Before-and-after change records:
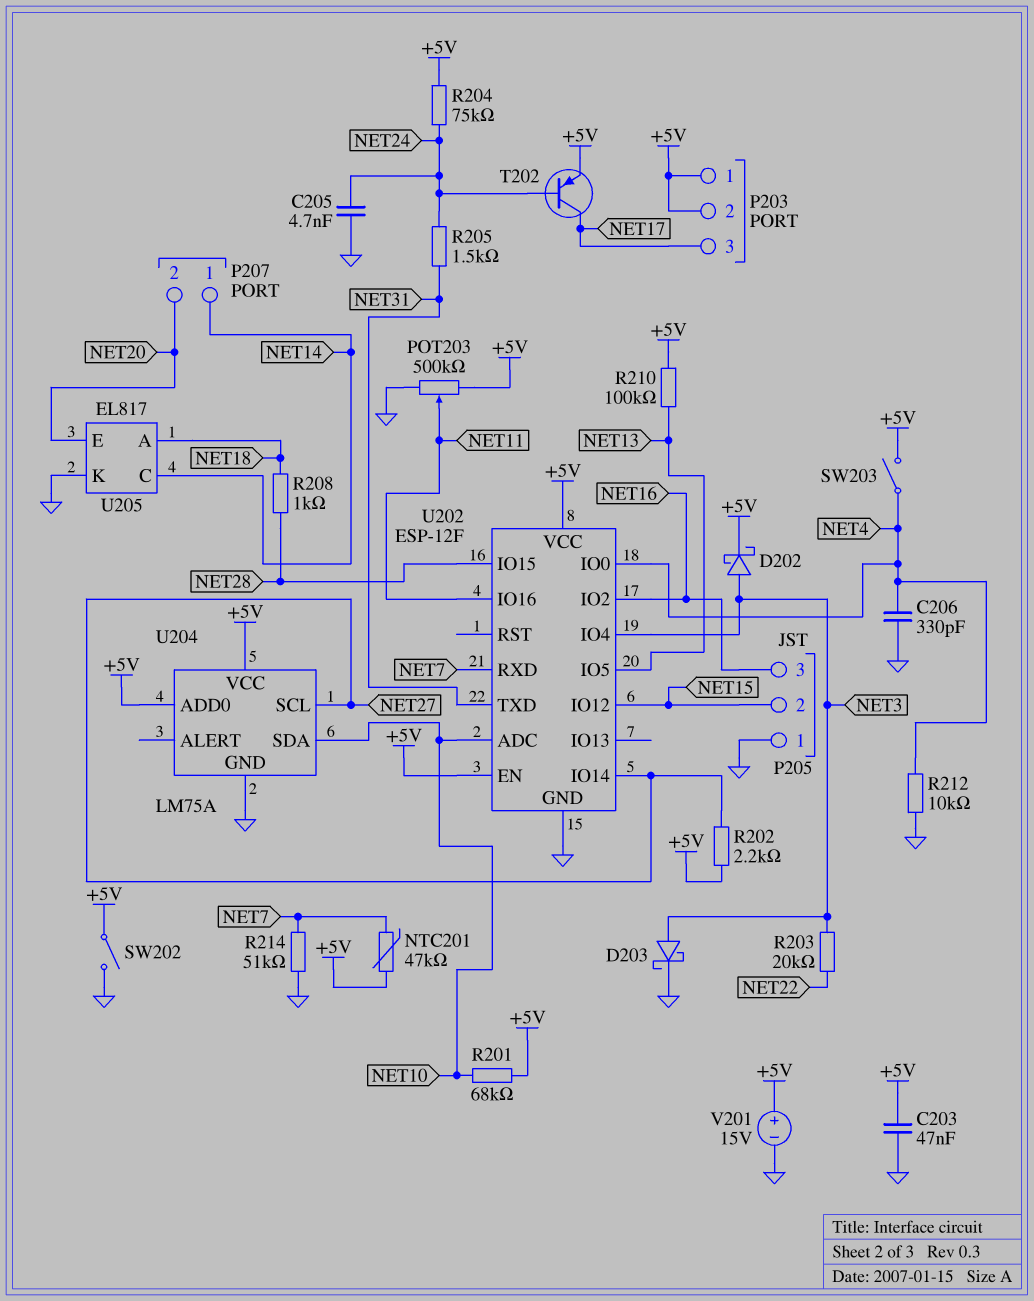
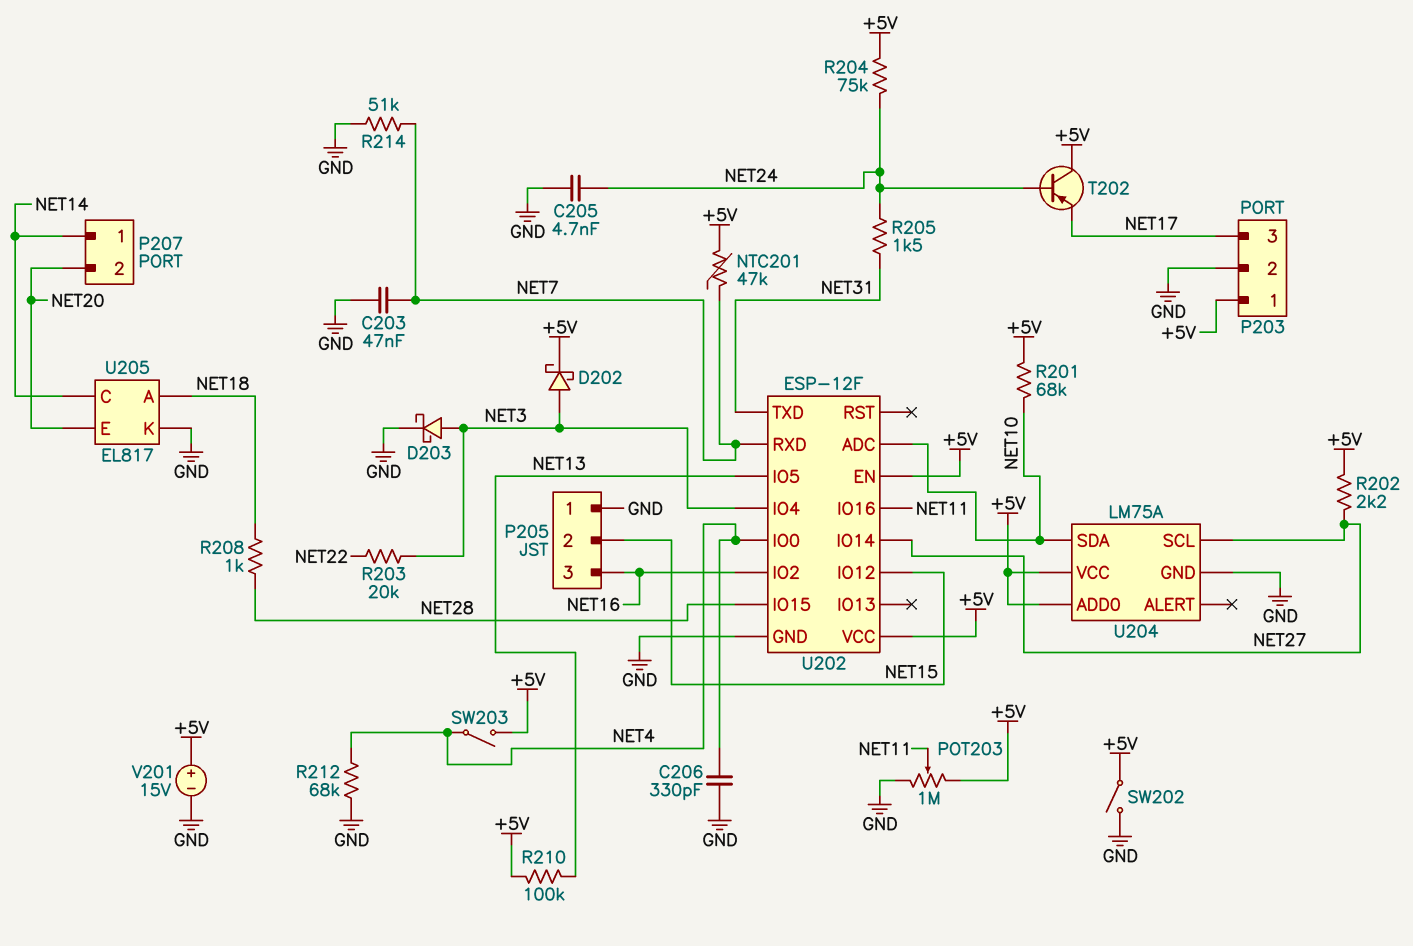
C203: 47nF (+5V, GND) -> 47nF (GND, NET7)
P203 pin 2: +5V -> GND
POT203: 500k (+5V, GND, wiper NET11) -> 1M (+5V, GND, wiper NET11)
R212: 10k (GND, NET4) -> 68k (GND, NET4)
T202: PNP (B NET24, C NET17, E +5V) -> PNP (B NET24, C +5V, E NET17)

==

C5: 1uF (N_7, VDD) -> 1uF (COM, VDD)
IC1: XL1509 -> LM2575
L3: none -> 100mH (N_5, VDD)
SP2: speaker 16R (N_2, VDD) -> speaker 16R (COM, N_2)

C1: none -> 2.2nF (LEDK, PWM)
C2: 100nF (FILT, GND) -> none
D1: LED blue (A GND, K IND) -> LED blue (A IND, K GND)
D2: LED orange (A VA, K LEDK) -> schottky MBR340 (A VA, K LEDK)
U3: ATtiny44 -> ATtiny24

- **What is needed**: From the data, list each line in which the string "none" appears.

- **Response for this exercise**:
L3: none -> 100mH (N_5, VDD)
C1: none -> 2.2nF (LEDK, PWM)
C2: 100nF (FILT, GND) -> none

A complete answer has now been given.